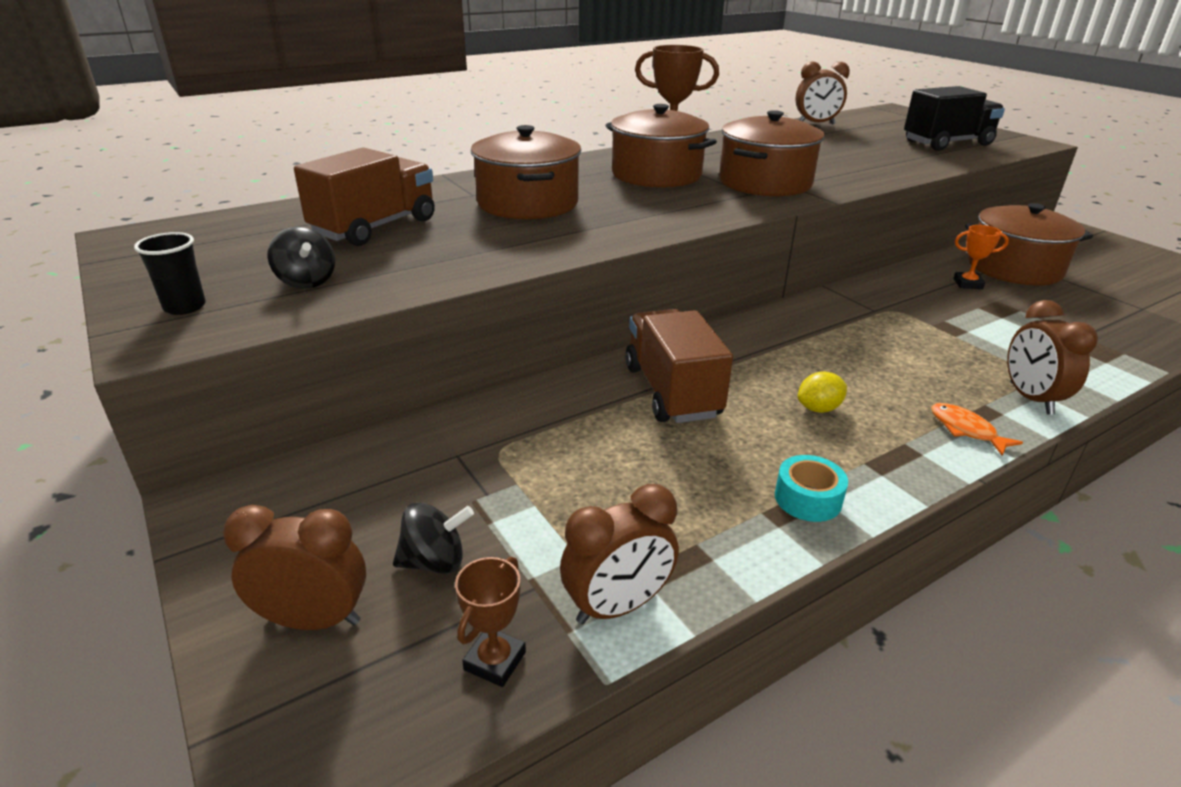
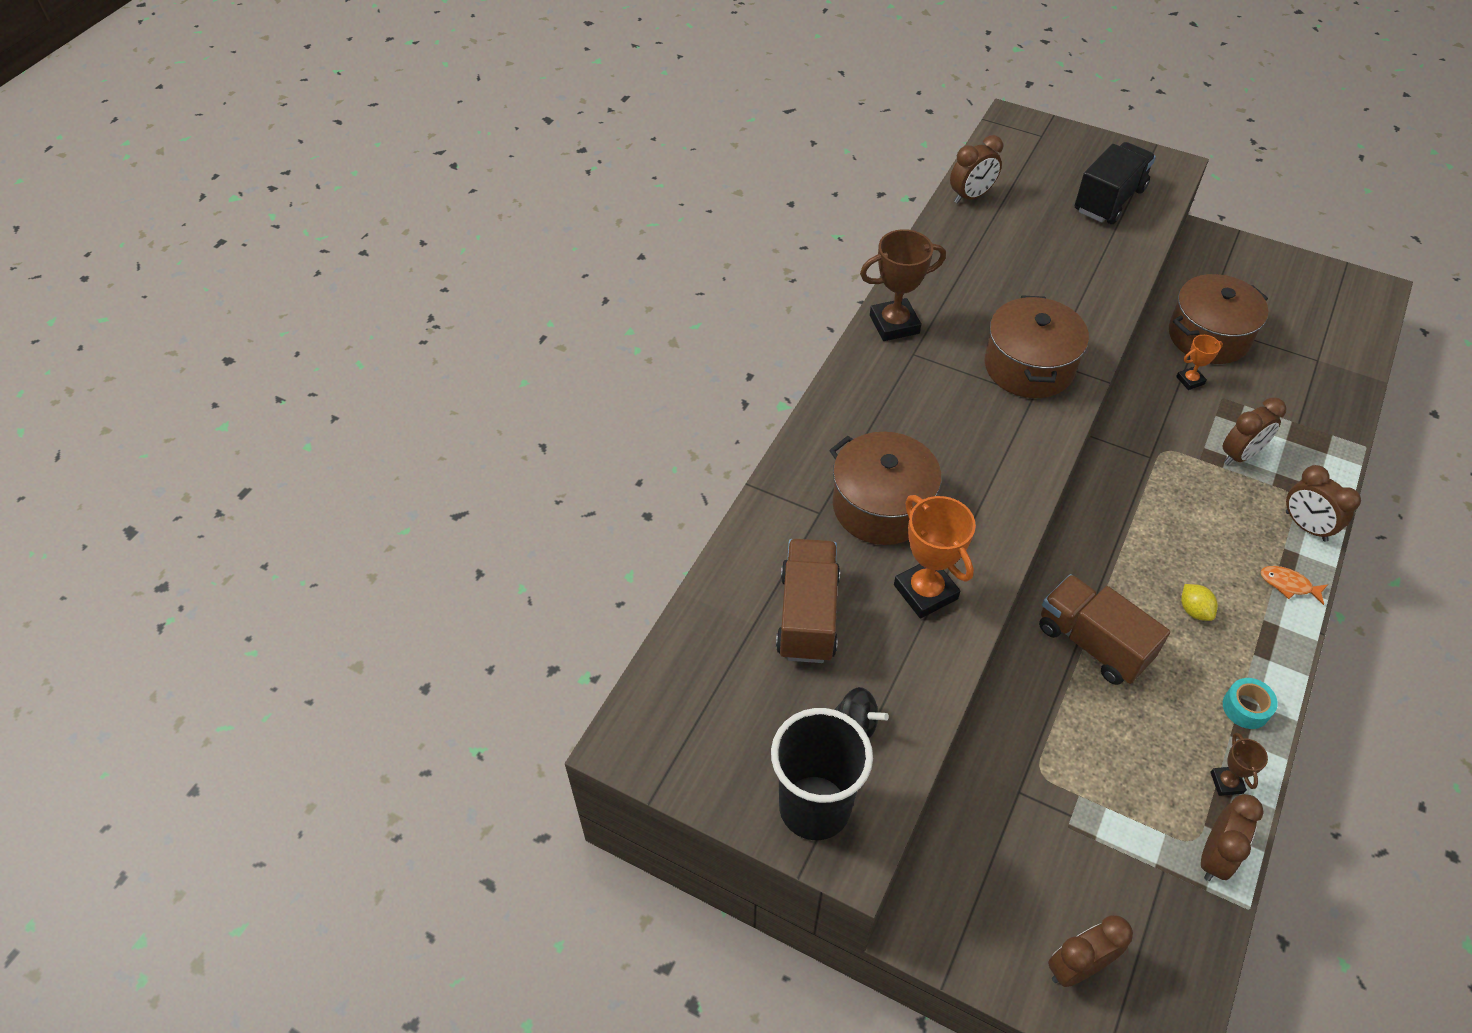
camera: 30 degrees left, 20 degrees up
(185, 307) = (814, 807): black cup -> black cup, size x2.14
(435, 561) = (1096, 886): black spinning top -> none
(493, 243) = (925, 592): none -> orange trophy
(495, 661) = (1189, 930): brown trophy -> brown trophy (1226, 782)
(656, 174) = (931, 392): brown pot -> none
(818, 408) = (1194, 610): yellow lemon -> yellow lemon turned 60 degrees counterclockwise
(985, 335) = (1240, 455): none -> brown clock

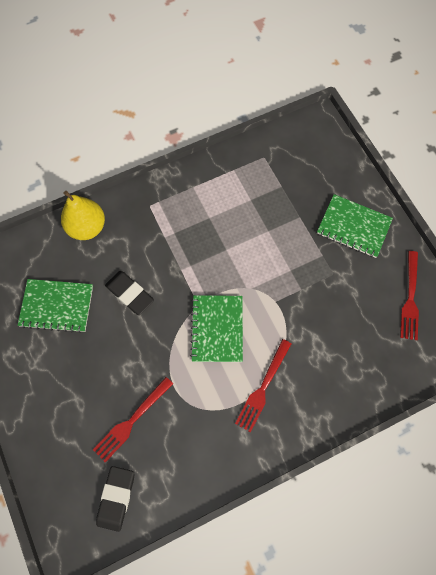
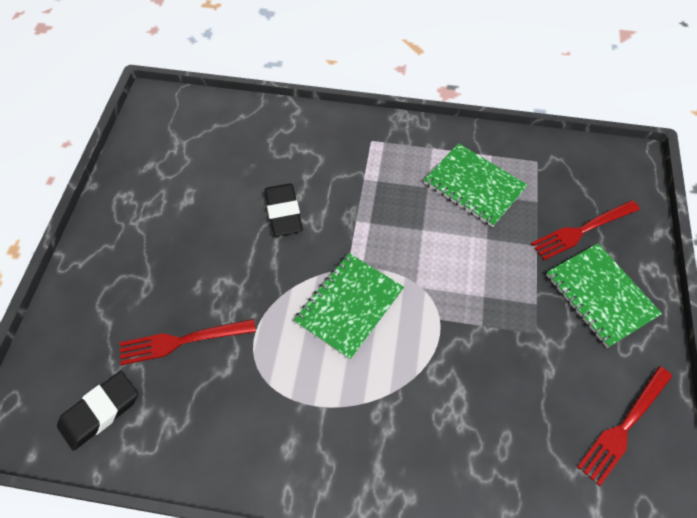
camera: 35 degrees right, 10 degrees down
(57, 306) = (203, 180): green notebook -> green notebook (474, 186)
(87, 227) = (292, 126): yellow pear -> none
(263, 387) = (353, 406): red fork -> red fork (582, 230)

> _Required work_: With the pictures omitted, set down each line exactly, starting at the first line of the records above and ending with the line that contains "(656, 174) = (931, 392): brown pot -> none".

> _Answer to this problem_:
camera: 30 degrees left, 20 degrees up
(185, 307) = (814, 807): black cup -> black cup, size x2.14
(435, 561) = (1096, 886): black spinning top -> none
(493, 243) = (925, 592): none -> orange trophy
(495, 661) = (1189, 930): brown trophy -> brown trophy (1226, 782)
(656, 174) = (931, 392): brown pot -> none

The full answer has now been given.